Stored data entries
★ ★ ★ ★

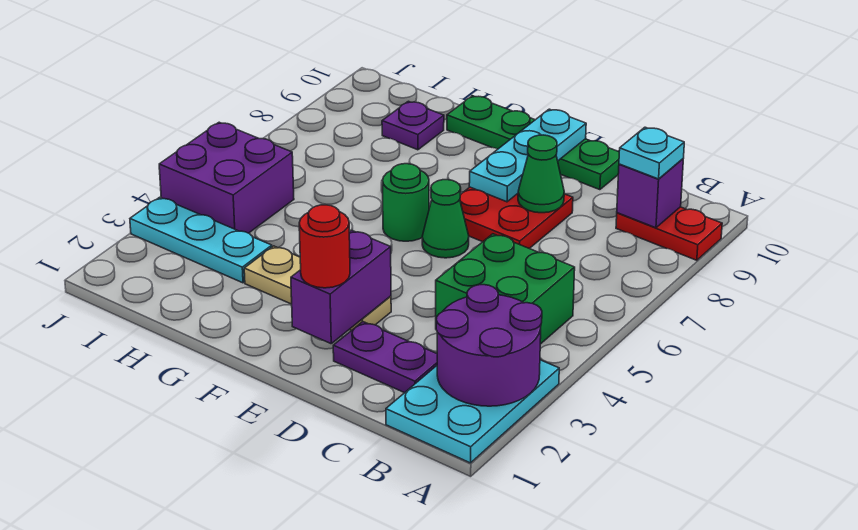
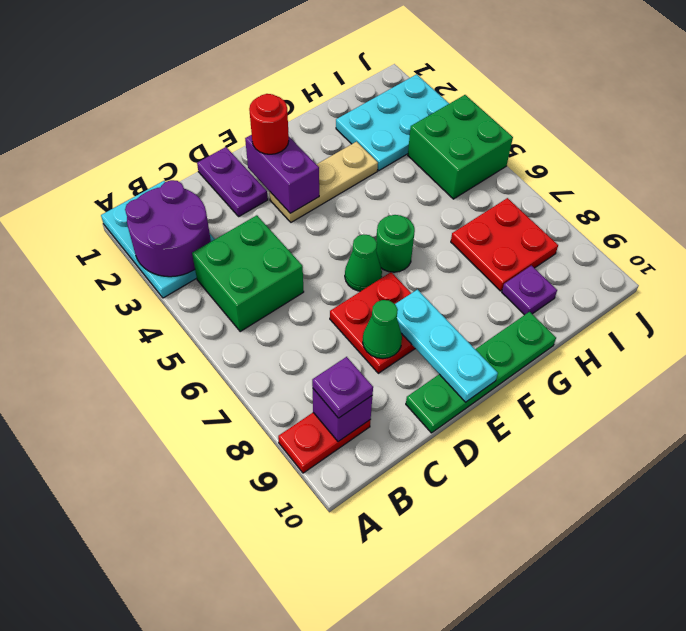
cyan plate B9 level 3 -> purple plate B9 level 3
purple plate C2:D2 level 1 -> purple plate D1:D2 level 1
cyan plate H3:J3 level 1 -> cyan plate H2:J3 level 1
none -> red plate H7:I8 level 1
purple brick I4:J5 level 1 -> green brick I4:J5 level 1

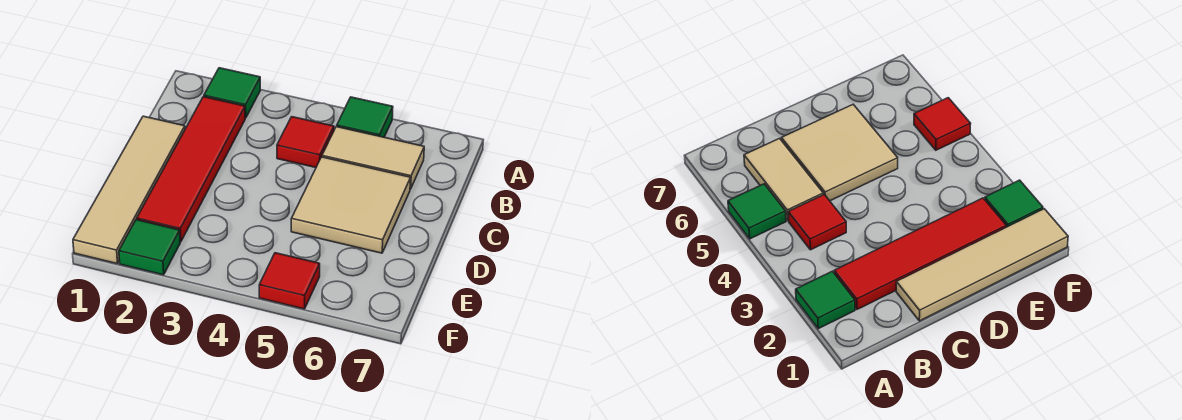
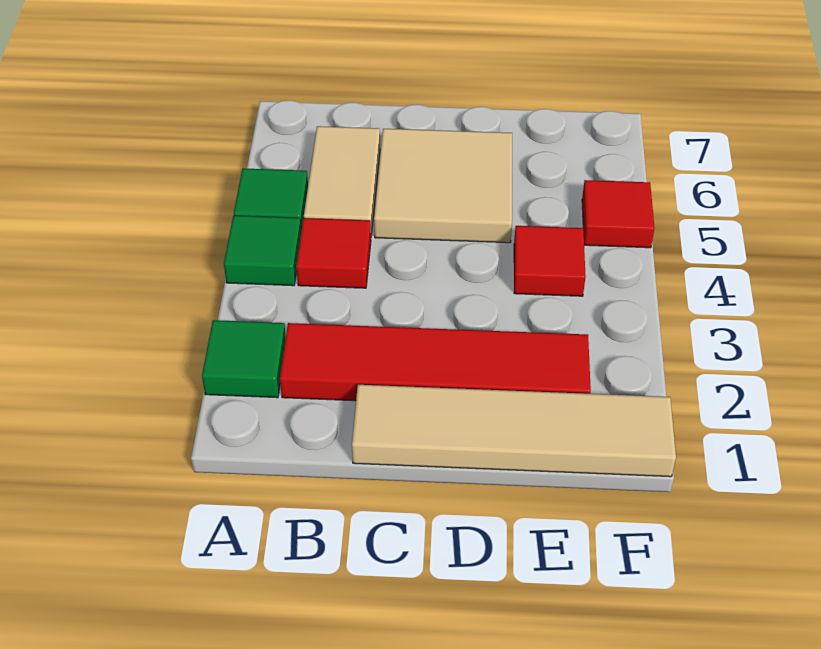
none -> red tile E4 level 1
green tile F2 level 1 -> green tile A4 level 1

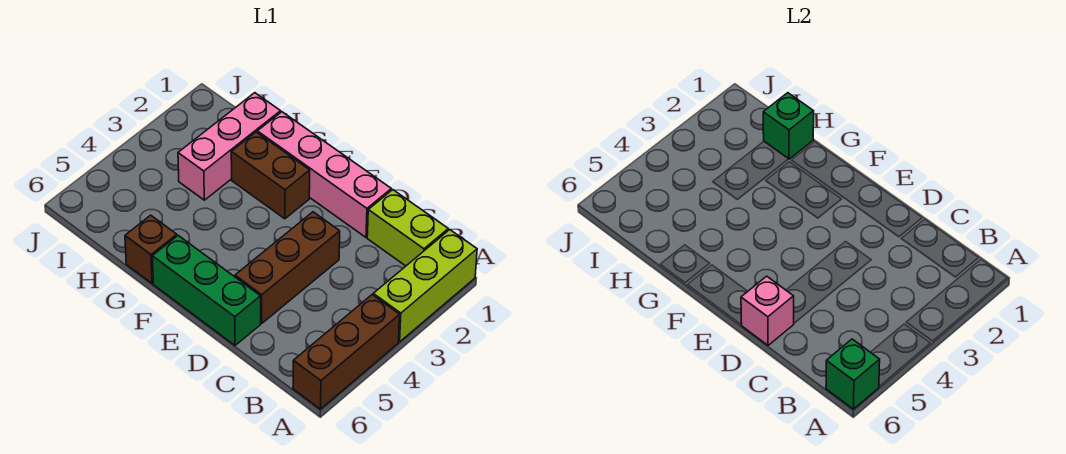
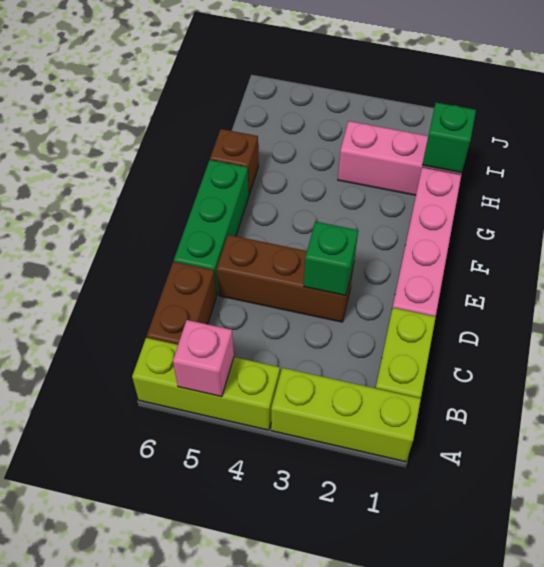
brown brick A4:A6 level 1 -> lime brick A4:A6 level 1
green brick A6 level 2 -> green brick D3 level 2
pink brick D6 level 2 -> pink brick A5 level 2
brown brick F2:G2 level 1 -> brown brick B6:C6 level 1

★ ★ ★ ★

# What is required
Which lines of the records hold the string "cyan"? Copy each one.

# Task solution
cyan plate B9 level 3 -> purple plate B9 level 3
cyan plate H3:J3 level 1 -> cyan plate H2:J3 level 1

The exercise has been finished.